## EXERCISE
Print verbatim every line starting at the one that contains "Someone repainted the tadosamel" and ending at the final line of the records; include both endpoints.

## Before-and-after object listings

◆ ◆ ◆ ◆

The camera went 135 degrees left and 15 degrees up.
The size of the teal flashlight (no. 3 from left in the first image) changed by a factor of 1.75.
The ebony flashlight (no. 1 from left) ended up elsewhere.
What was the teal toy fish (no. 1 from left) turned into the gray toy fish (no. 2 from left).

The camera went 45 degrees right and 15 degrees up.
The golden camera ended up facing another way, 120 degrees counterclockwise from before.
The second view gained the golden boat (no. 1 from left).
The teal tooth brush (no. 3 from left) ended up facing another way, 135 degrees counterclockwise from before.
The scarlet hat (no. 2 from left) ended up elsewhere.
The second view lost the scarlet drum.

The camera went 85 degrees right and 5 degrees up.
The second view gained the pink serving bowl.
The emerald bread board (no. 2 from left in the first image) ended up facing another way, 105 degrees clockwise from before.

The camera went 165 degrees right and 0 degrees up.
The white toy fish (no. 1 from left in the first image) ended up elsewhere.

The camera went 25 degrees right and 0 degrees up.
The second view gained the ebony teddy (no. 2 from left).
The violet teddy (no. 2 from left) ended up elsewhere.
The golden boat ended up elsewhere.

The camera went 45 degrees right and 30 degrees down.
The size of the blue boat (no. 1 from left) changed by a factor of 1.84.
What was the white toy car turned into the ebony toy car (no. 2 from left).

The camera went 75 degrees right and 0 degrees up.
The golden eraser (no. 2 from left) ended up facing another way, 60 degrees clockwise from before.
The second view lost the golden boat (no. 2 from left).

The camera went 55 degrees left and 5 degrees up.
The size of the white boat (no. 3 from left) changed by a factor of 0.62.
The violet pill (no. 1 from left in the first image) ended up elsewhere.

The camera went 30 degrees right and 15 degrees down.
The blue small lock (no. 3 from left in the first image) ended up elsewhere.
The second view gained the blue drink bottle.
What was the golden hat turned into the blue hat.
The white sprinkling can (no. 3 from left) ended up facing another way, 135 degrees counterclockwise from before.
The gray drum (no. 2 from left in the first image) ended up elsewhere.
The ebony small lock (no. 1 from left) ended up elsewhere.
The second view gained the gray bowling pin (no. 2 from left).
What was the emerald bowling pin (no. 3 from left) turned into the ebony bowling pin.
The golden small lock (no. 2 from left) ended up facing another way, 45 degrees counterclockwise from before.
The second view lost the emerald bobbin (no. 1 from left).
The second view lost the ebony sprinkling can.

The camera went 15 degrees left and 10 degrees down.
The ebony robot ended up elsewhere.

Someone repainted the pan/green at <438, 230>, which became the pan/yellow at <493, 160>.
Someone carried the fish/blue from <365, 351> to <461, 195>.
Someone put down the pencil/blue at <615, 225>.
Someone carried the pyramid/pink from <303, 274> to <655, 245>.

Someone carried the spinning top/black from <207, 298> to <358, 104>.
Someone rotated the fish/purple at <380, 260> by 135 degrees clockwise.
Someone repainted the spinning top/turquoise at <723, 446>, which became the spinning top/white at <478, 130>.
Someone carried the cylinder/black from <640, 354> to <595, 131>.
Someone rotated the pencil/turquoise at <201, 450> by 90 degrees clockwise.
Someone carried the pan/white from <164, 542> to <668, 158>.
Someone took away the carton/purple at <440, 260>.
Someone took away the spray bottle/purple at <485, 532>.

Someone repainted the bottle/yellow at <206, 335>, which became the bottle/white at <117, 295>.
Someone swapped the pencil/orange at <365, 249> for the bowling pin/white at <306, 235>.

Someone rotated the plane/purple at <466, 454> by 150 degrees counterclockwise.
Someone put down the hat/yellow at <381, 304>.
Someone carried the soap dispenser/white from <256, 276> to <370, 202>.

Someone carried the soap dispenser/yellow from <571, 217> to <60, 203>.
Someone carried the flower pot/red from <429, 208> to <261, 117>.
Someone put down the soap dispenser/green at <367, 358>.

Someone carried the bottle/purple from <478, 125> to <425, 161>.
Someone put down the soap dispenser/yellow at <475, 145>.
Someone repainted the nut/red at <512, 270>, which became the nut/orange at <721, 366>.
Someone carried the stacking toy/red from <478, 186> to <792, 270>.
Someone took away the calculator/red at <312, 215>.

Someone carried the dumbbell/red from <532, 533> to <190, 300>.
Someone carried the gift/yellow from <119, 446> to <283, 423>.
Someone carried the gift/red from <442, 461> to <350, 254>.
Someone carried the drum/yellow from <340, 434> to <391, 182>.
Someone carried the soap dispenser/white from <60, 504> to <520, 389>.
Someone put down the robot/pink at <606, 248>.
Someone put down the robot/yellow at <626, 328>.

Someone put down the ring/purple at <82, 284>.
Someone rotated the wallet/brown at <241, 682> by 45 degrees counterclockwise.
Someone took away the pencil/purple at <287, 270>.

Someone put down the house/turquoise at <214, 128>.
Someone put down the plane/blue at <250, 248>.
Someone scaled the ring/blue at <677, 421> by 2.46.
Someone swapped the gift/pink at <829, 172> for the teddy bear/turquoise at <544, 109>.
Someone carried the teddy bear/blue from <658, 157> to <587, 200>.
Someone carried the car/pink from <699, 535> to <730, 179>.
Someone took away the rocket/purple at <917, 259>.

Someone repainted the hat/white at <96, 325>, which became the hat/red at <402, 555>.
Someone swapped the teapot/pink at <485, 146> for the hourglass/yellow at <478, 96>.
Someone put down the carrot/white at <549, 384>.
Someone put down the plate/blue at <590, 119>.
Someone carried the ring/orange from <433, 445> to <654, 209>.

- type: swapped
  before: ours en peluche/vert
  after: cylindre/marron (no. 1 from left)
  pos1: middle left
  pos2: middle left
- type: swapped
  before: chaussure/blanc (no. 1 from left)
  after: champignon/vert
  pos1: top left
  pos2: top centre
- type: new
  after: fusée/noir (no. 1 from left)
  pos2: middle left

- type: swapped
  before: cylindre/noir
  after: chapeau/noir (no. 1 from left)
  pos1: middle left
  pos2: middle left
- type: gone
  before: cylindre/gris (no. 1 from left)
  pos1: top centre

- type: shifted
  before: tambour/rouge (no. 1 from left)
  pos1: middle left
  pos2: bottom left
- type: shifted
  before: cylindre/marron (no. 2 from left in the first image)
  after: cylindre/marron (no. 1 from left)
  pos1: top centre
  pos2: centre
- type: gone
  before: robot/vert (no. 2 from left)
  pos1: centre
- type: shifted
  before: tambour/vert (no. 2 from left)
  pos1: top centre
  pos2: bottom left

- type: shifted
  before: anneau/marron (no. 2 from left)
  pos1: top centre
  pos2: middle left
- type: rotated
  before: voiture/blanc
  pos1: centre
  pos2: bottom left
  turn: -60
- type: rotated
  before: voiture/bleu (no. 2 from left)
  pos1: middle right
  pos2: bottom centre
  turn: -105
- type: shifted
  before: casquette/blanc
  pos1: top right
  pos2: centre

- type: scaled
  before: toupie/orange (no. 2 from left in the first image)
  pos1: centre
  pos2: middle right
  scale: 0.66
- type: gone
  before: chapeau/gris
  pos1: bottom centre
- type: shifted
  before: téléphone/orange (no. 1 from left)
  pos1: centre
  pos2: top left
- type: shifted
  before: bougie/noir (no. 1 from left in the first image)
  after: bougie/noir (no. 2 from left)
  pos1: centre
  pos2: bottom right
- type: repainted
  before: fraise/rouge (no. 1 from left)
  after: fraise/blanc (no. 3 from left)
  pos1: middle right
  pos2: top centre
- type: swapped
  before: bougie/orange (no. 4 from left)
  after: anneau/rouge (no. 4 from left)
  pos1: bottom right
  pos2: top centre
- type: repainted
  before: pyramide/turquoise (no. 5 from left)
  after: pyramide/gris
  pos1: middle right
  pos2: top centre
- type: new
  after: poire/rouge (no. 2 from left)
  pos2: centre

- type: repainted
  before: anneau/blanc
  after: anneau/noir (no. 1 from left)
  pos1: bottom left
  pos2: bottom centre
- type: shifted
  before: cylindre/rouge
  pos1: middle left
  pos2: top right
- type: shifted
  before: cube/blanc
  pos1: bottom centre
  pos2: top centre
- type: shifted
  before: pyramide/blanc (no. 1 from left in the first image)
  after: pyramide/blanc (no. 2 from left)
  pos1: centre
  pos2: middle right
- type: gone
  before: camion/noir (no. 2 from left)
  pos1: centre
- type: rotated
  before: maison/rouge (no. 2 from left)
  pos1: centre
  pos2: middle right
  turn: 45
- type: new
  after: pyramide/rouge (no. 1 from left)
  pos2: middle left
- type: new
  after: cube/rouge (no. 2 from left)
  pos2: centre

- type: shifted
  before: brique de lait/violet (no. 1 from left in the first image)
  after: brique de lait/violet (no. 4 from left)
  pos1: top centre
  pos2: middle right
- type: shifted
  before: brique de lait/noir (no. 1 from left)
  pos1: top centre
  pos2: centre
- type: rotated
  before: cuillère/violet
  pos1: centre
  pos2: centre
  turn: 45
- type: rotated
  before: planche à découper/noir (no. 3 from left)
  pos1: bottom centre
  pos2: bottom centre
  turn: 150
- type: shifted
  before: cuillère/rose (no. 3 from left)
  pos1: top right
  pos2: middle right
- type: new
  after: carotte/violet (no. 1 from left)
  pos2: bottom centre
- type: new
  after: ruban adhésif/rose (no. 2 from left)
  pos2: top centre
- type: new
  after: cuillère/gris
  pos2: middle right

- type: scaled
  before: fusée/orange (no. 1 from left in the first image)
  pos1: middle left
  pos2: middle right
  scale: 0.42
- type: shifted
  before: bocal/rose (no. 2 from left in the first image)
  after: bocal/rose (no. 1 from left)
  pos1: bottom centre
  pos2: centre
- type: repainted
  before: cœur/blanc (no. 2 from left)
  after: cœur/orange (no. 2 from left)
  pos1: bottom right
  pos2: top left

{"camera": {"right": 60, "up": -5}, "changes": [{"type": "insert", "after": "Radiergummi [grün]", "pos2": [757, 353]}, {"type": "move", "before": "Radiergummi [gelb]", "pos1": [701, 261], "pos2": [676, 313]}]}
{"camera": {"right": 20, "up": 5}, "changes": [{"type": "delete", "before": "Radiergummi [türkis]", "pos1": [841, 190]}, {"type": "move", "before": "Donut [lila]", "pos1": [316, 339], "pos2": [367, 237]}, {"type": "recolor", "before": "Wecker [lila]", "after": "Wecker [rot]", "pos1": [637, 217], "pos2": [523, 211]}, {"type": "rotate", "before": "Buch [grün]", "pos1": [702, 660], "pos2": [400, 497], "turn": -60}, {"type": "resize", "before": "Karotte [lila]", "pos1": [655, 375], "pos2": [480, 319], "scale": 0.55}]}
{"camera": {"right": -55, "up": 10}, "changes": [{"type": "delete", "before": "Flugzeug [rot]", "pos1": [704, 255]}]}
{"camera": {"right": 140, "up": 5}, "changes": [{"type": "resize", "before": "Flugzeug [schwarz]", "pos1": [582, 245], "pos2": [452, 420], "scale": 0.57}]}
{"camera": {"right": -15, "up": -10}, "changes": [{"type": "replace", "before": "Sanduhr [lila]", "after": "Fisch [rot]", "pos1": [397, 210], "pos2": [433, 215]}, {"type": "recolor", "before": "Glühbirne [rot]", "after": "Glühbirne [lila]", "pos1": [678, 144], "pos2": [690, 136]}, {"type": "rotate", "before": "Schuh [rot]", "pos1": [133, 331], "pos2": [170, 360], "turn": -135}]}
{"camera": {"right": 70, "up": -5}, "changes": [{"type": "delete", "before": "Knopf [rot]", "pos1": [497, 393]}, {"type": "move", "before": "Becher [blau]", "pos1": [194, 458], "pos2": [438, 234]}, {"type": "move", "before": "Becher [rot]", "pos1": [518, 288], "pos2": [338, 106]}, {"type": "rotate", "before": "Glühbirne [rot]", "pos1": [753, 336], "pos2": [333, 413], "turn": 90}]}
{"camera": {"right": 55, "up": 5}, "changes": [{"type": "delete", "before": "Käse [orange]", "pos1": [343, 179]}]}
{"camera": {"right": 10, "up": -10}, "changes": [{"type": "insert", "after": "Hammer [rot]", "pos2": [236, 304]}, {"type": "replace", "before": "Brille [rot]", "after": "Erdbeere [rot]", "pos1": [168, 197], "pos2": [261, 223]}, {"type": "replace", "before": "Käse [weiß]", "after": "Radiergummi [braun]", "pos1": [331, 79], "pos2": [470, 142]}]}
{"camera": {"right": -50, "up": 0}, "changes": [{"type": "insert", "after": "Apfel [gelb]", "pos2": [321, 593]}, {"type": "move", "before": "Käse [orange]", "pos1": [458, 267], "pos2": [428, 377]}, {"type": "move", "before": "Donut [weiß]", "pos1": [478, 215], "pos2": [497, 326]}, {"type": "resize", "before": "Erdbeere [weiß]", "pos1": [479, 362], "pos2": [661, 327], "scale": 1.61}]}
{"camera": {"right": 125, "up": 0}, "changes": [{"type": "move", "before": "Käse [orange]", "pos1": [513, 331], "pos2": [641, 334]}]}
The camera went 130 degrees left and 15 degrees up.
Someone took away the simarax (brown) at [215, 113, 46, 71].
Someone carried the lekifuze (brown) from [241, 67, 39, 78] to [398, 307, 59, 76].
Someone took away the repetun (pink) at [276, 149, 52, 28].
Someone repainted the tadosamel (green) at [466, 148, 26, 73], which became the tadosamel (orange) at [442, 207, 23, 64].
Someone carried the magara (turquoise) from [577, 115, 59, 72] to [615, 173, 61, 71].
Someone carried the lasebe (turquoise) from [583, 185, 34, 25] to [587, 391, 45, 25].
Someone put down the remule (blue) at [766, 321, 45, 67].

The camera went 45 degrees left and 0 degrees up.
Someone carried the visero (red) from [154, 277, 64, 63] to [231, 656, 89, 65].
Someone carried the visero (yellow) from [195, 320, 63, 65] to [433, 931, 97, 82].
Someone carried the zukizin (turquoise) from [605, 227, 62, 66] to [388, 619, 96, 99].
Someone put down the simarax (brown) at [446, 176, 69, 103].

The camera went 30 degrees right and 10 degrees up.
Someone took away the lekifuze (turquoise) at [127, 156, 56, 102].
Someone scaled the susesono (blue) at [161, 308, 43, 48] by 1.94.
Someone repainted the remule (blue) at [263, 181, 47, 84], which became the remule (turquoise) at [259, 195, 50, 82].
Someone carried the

◆ ◆ ◆ ◆

## EXERCISE OUTPUT
Someone repainted the tadosamel (green) at [466, 148, 26, 73], which became the tadosamel (orange) at [442, 207, 23, 64].
Someone carried the magara (turquoise) from [577, 115, 59, 72] to [615, 173, 61, 71].
Someone carried the lasebe (turquoise) from [583, 185, 34, 25] to [587, 391, 45, 25].
Someone put down the remule (blue) at [766, 321, 45, 67].

The camera went 45 degrees left and 0 degrees up.
Someone carried the visero (red) from [154, 277, 64, 63] to [231, 656, 89, 65].
Someone carried the visero (yellow) from [195, 320, 63, 65] to [433, 931, 97, 82].
Someone carried the zukizin (turquoise) from [605, 227, 62, 66] to [388, 619, 96, 99].
Someone put down the simarax (brown) at [446, 176, 69, 103].

The camera went 30 degrees right and 10 degrees up.
Someone took away the lekifuze (turquoise) at [127, 156, 56, 102].
Someone scaled the susesono (blue) at [161, 308, 43, 48] by 1.94.
Someone repainted the remule (blue) at [263, 181, 47, 84], which became the remule (turquoise) at [259, 195, 50, 82].
Someone carried the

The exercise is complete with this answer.